YOUR TASK
Nothing outside the lines below from the one containing "TP1: none -> test point (SIG1)" through the one containing "C8: 100nF (COM, VIN) -> 100nF (+9V, COM)" is to be printed; print those exactly, ends included, and drop the pictures.

Data entries:
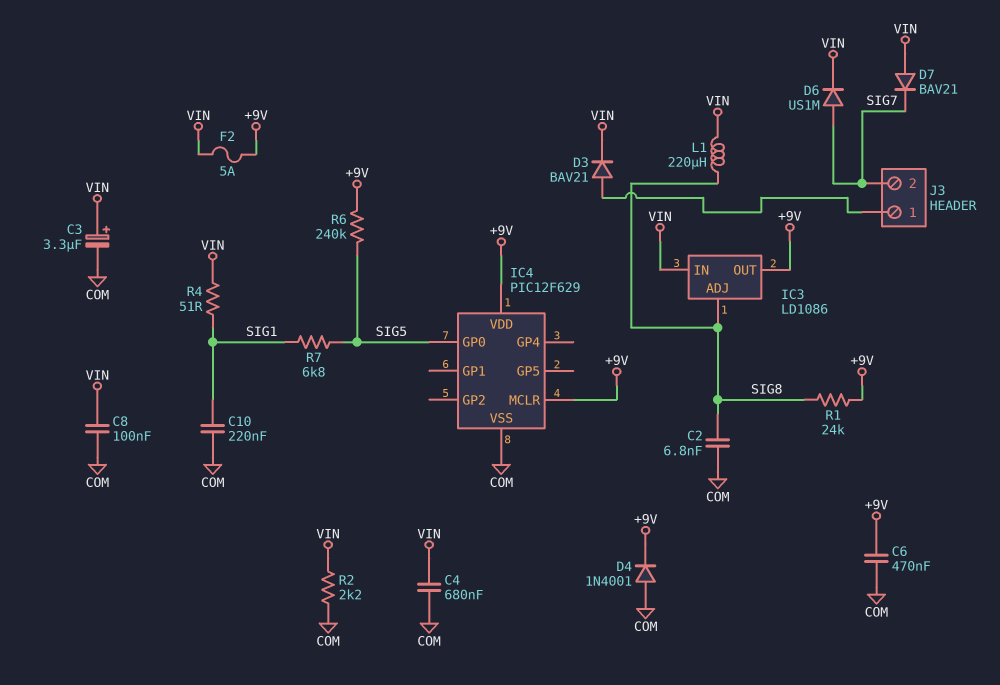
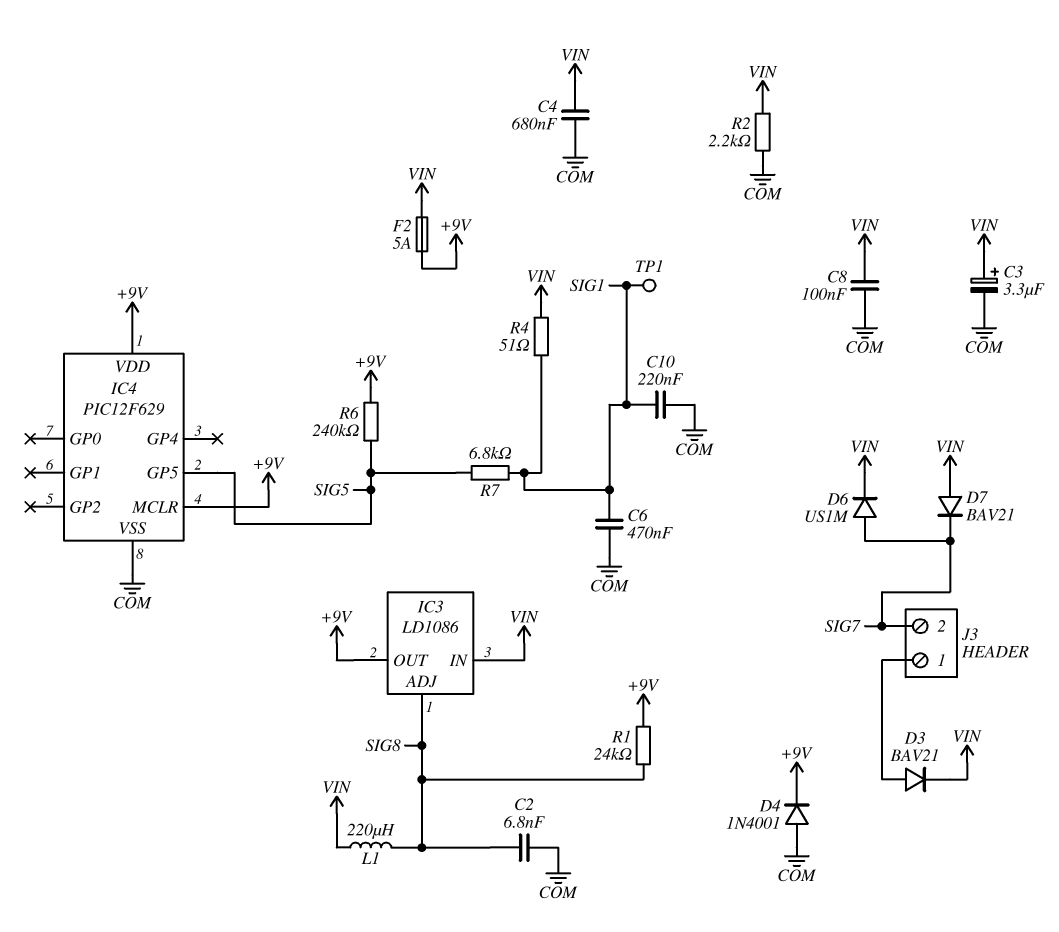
C6: 470nF (+9V, COM) -> 470nF (COM, SIG1)
IC4 pin GP0: SIG5 -> none
IC4 pin GP5: none -> SIG5
TP1: none -> test point (SIG1)

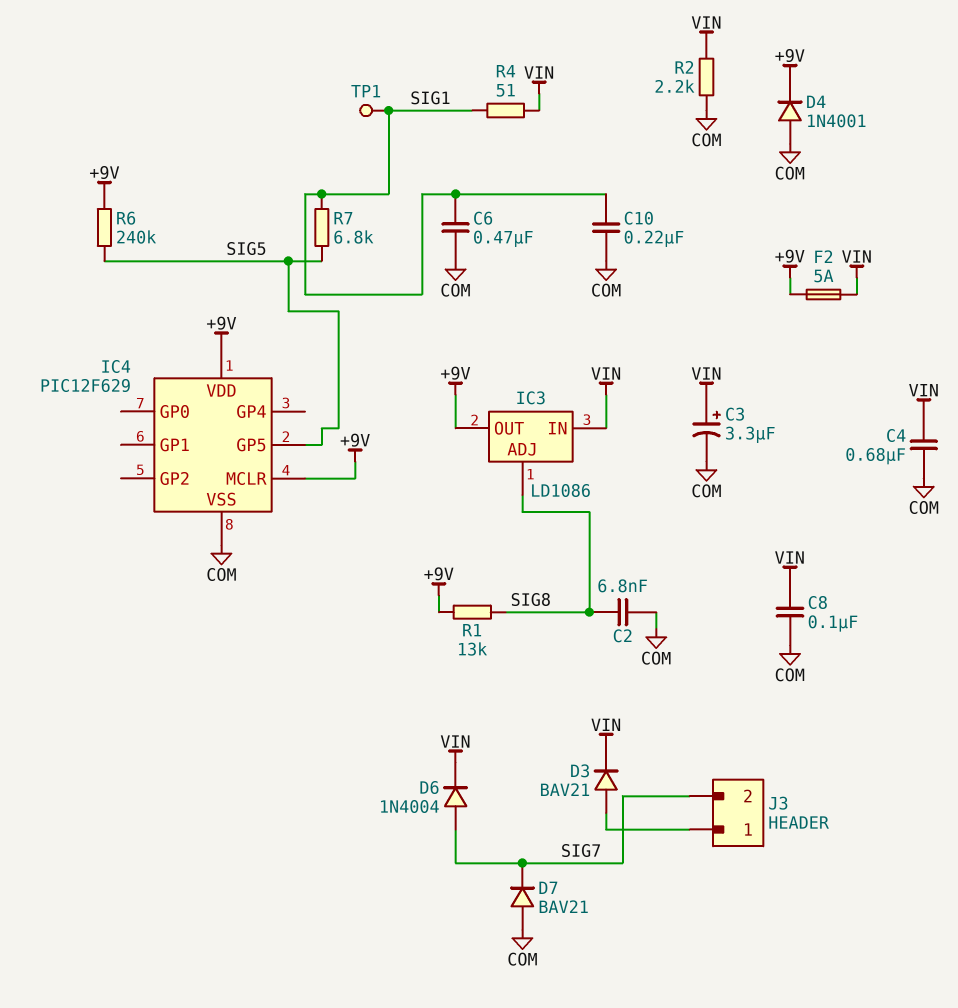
D6: diode US1M (A SIG7, K VIN) -> diode 1N4004 (A SIG7, K VIN)
D7: diode BAV21 (A VIN, K SIG7) -> diode BAV21 (A COM, K SIG7)
L1: 220uH (SIG8, VIN) -> none
R1: 24k (+9V, SIG8) -> 13k (+9V, SIG8)

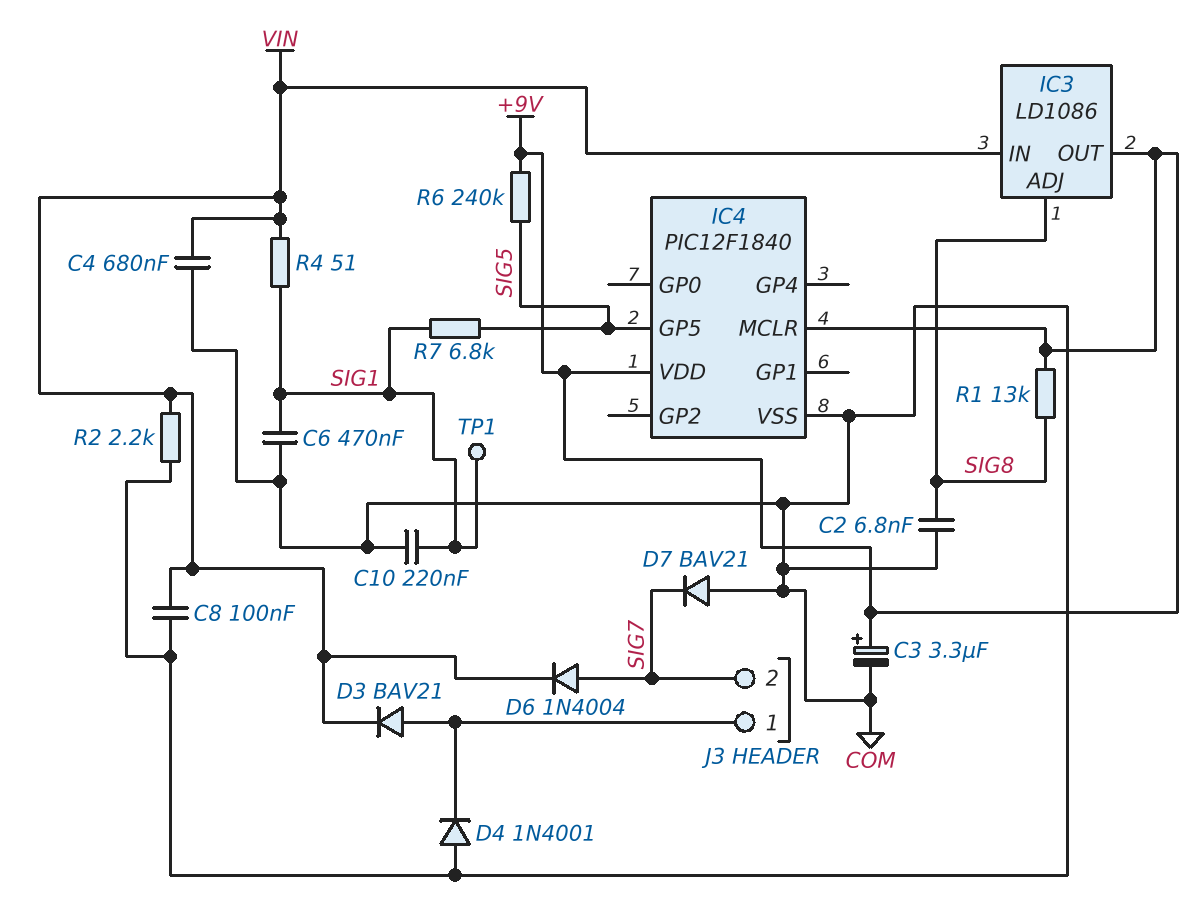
C3: 3.3uF (plus VIN, minus COM) -> 3.3uF (plus +9V, minus COM)
D4: diode 1N4001 (A COM, K +9V) -> diode 1N4001 (A COM, K J3/1)
F2: 5A (+9V, VIN) -> none
IC4: PIC12F629 -> PIC12F1840

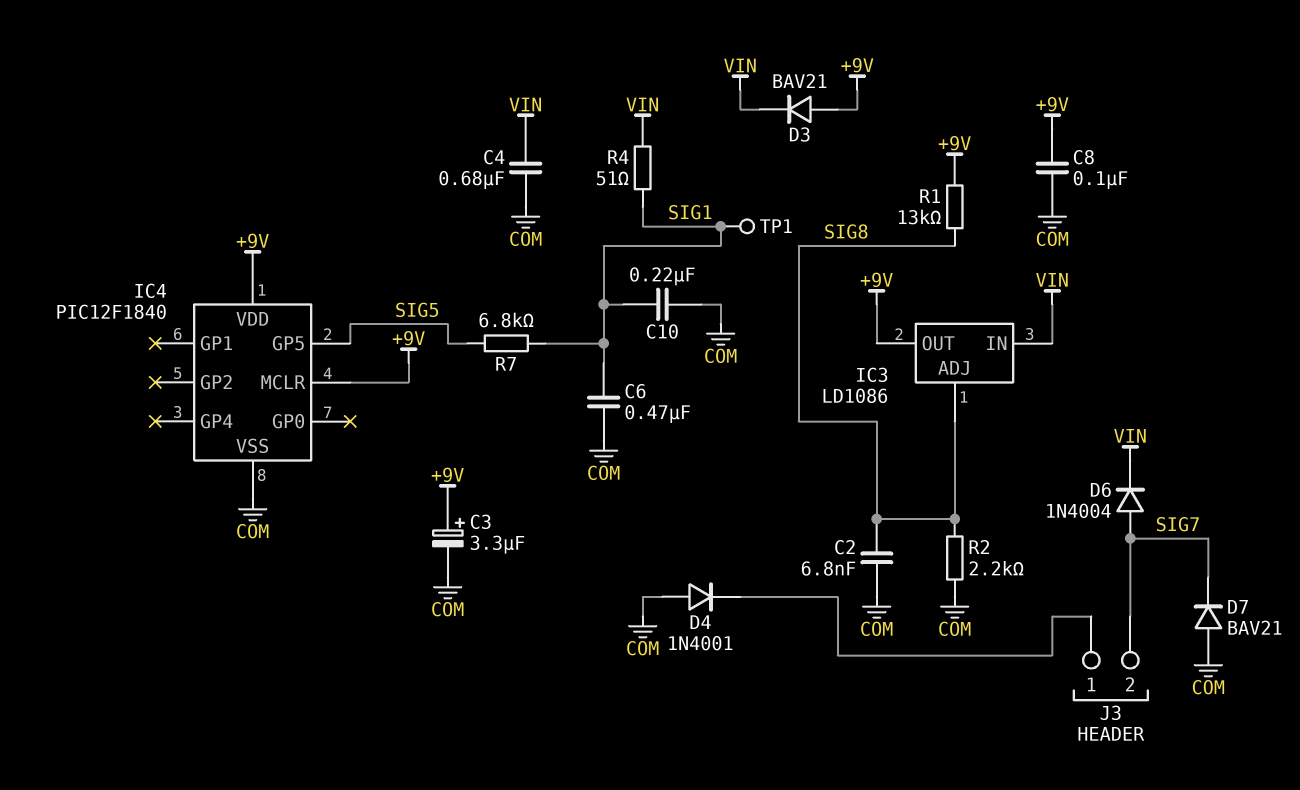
C8: 100nF (COM, VIN) -> 100nF (+9V, COM)
D3: diode BAV21 (A J3/1, K VIN) -> diode BAV21 (A +9V, K VIN)
R2: 2.2k (COM, VIN) -> 2.2k (COM, SIG8)
R6: 240k (+9V, SIG5) -> none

RESPONSE
TP1: none -> test point (SIG1)

D6: diode US1M (A SIG7, K VIN) -> diode 1N4004 (A SIG7, K VIN)
D7: diode BAV21 (A VIN, K SIG7) -> diode BAV21 (A COM, K SIG7)
L1: 220uH (SIG8, VIN) -> none
R1: 24k (+9V, SIG8) -> 13k (+9V, SIG8)

C3: 3.3uF (plus VIN, minus COM) -> 3.3uF (plus +9V, minus COM)
D4: diode 1N4001 (A COM, K +9V) -> diode 1N4001 (A COM, K J3/1)
F2: 5A (+9V, VIN) -> none
IC4: PIC12F629 -> PIC12F1840

C8: 100nF (COM, VIN) -> 100nF (+9V, COM)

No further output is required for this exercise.